+++ Data extract +++

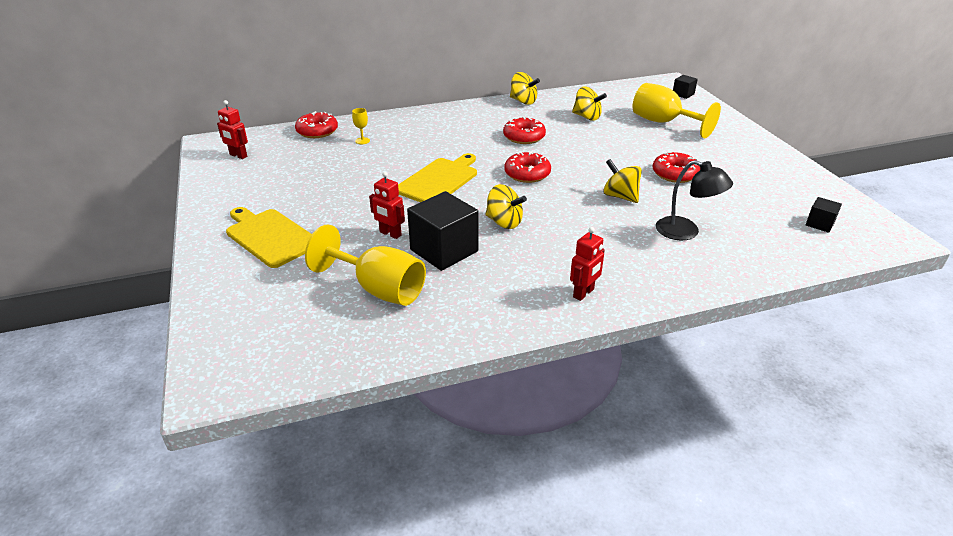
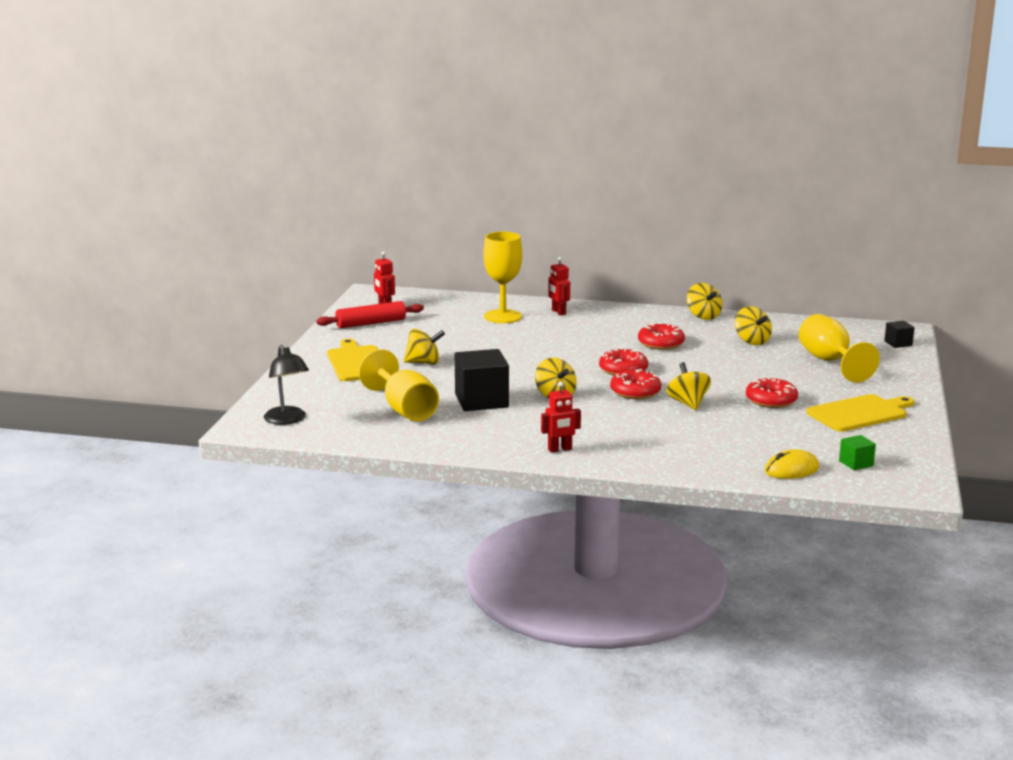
camera: 30 degrees right, 15 degrees down
red donut [295,111,338,138] -> red donut moved to [610,369,661,399]
yellow goblet [352,108,370,144] -> yellow goblet [483,231,522,323], size x2.48
red robot [369,172,405,239] -> red robot moved to [548,257,570,315]
yellow cutting board [398,153,477,202] -> yellow cutting board moved to [806,394,914,432]
black lamp [656,160,733,240] -> black lamp moved to [264,345,309,425]
black cube [806,197,842,233] -> green cube [839,435,876,470]
none -> red rolling pin [316,301,424,329]
none -> yellow spinning top [404,329,445,365]
none -> yellow mouse [765,449,819,479]

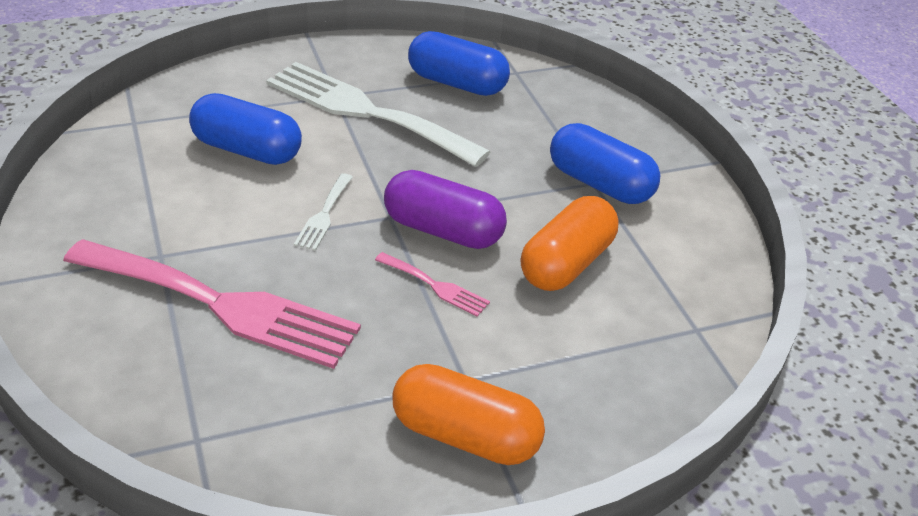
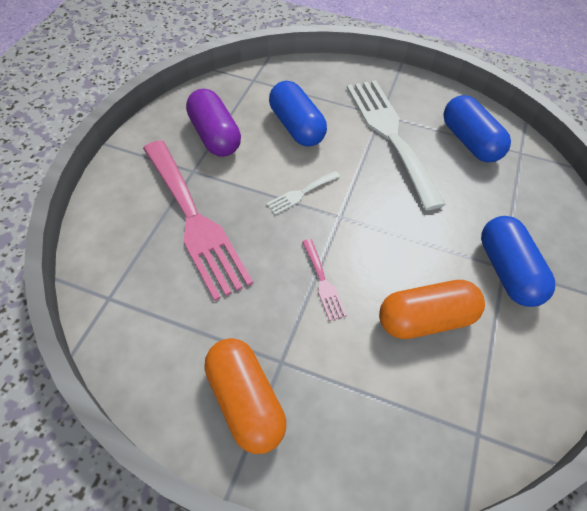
camera: 40 degrees right, 15 degrees up
purple capsule [384,170,507,249] -> purple capsule moved to [186,89,241,157]

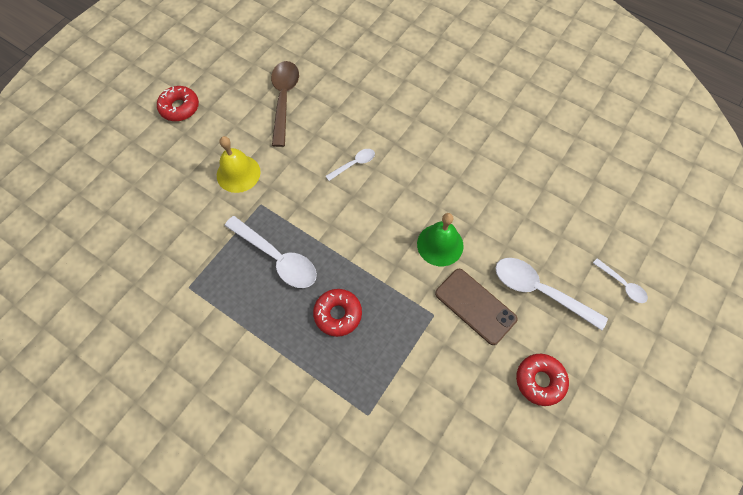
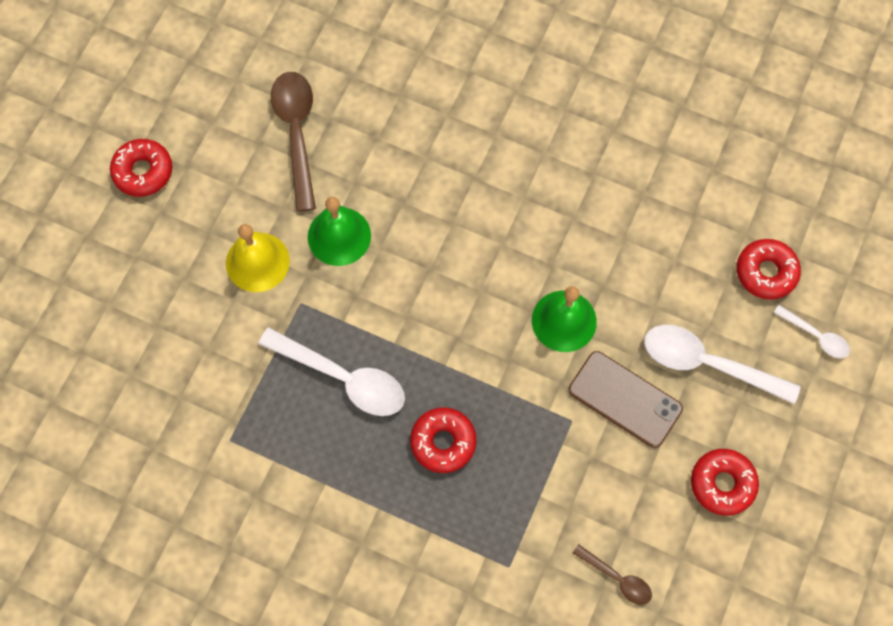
camera: 10 degrees left, 5 degrees up
white spoon [326,149,375,181] -> none
none -> green bell [308,197,371,266]
none -> brown spoon [573,544,652,605]
none -> red donut [737,239,801,300]

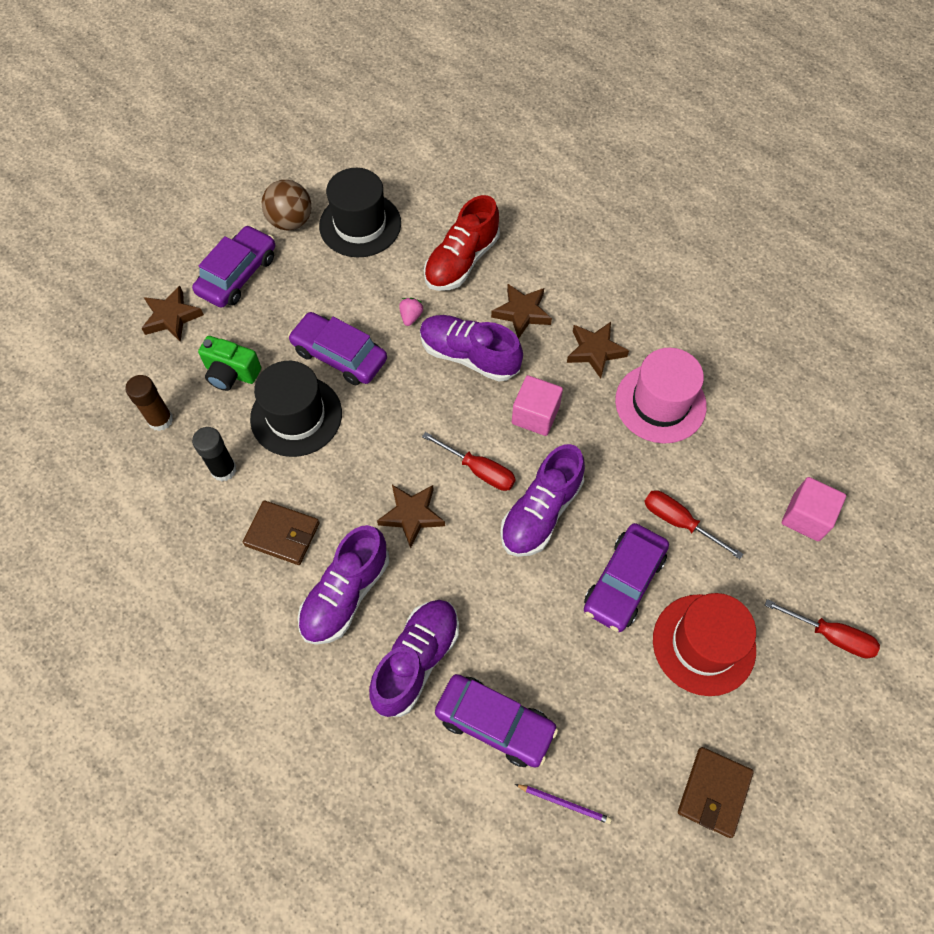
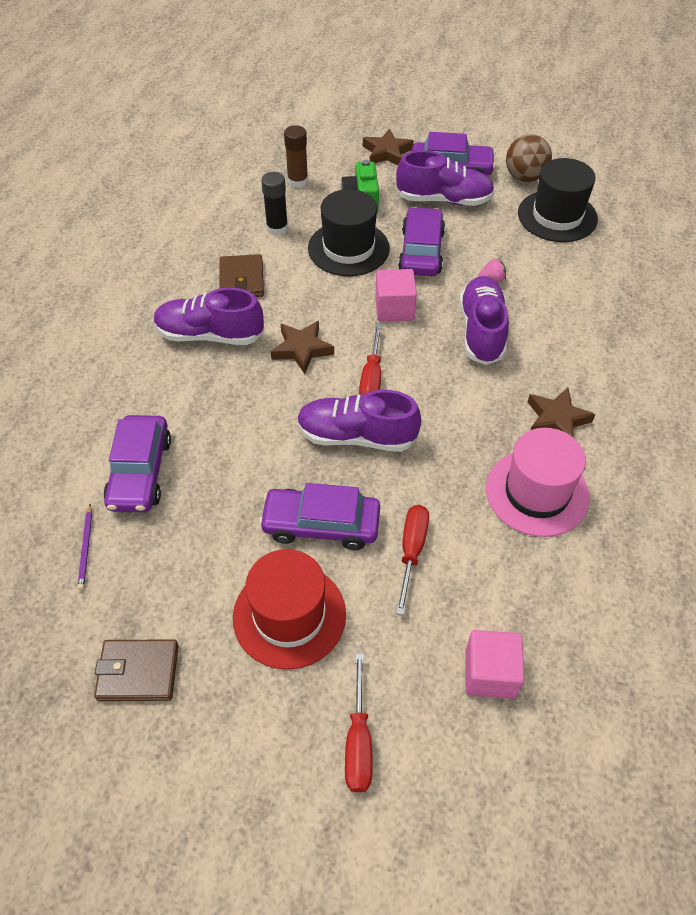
camera: 65 degrees right, 10 degrees down
purple shoe [369,600,459,717] -> purple shoe moved to [396,150,495,206]
red shoe [424,195,500,291] -> none
brown star [491,284,552,339] -> none
pink cube [512,375,563,436] -> pink cube moved to [375,269,417,322]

+++

About this task:
Once the line containing "purple capsule [384,170,507,249]" is found, transcribe it and the rest of the lines to the end of the listing above exactly, omitting all pictures.

Answer box:
purple capsule [384,170,507,249] -> purple capsule moved to [186,89,241,157]

camera: 10 degrees left, 5 degrees up
white spoon [326,149,375,181] -> none
none -> green bell [308,197,371,266]
none -> brown spoon [573,544,652,605]
none -> red donut [737,239,801,300]

camera: 65 degrees right, 10 degrees down
purple shoe [369,600,459,717] -> purple shoe moved to [396,150,495,206]
red shoe [424,195,500,291] -> none
brown star [491,284,552,339] -> none
pink cube [512,375,563,436] -> pink cube moved to [375,269,417,322]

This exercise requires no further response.